Assigned task. From the first entry to the last, repeat them all exactly.

Start of Supplied material

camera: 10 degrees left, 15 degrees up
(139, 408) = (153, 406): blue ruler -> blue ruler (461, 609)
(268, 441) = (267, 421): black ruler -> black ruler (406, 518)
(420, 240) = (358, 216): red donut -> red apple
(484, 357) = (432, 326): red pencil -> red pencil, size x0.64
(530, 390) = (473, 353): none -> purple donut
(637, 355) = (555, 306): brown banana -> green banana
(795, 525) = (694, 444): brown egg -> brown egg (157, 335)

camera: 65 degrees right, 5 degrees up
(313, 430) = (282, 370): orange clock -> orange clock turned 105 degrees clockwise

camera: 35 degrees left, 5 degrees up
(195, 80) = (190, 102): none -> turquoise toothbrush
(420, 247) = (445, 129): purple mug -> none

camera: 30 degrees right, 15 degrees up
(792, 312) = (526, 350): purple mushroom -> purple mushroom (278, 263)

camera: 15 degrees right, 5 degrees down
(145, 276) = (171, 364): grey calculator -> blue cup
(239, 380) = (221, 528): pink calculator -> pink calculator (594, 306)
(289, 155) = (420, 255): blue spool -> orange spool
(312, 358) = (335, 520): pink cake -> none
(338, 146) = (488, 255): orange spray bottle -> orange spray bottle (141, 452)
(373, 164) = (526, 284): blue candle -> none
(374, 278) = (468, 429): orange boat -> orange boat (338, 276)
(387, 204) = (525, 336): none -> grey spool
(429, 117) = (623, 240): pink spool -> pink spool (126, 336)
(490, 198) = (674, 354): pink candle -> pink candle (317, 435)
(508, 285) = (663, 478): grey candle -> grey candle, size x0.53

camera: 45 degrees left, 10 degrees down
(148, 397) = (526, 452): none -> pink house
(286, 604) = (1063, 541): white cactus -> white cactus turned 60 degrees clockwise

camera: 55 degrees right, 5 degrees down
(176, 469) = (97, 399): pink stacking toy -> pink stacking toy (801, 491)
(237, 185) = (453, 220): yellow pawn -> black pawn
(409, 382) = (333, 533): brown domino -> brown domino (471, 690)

End of Supplied material

Reply.
camera: 10 degrees left, 15 degrees up
(139, 408) = (153, 406): blue ruler -> blue ruler (461, 609)
(268, 441) = (267, 421): black ruler -> black ruler (406, 518)
(420, 240) = (358, 216): red donut -> red apple
(484, 357) = (432, 326): red pencil -> red pencil, size x0.64
(530, 390) = (473, 353): none -> purple donut
(637, 355) = (555, 306): brown banana -> green banana
(795, 525) = (694, 444): brown egg -> brown egg (157, 335)

camera: 65 degrees right, 5 degrees up
(313, 430) = (282, 370): orange clock -> orange clock turned 105 degrees clockwise

camera: 35 degrees left, 5 degrees up
(195, 80) = (190, 102): none -> turquoise toothbrush
(420, 247) = (445, 129): purple mug -> none

camera: 30 degrees right, 15 degrees up
(792, 312) = (526, 350): purple mushroom -> purple mushroom (278, 263)

camera: 15 degrees right, 5 degrees down
(145, 276) = (171, 364): grey calculator -> blue cup
(239, 380) = (221, 528): pink calculator -> pink calculator (594, 306)
(289, 155) = (420, 255): blue spool -> orange spool
(312, 358) = (335, 520): pink cake -> none
(338, 146) = (488, 255): orange spray bottle -> orange spray bottle (141, 452)
(373, 164) = (526, 284): blue candle -> none
(374, 278) = (468, 429): orange boat -> orange boat (338, 276)
(387, 204) = (525, 336): none -> grey spool
(429, 117) = (623, 240): pink spool -> pink spool (126, 336)
(490, 198) = (674, 354): pink candle -> pink candle (317, 435)
(508, 285) = (663, 478): grey candle -> grey candle, size x0.53

camera: 45 degrees left, 10 degrees down
(148, 397) = (526, 452): none -> pink house
(286, 604) = (1063, 541): white cactus -> white cactus turned 60 degrees clockwise

camera: 55 degrees right, 5 degrees down
(176, 469) = (97, 399): pink stacking toy -> pink stacking toy (801, 491)
(237, 185) = (453, 220): yellow pawn -> black pawn
(409, 382) = (333, 533): brown domino -> brown domino (471, 690)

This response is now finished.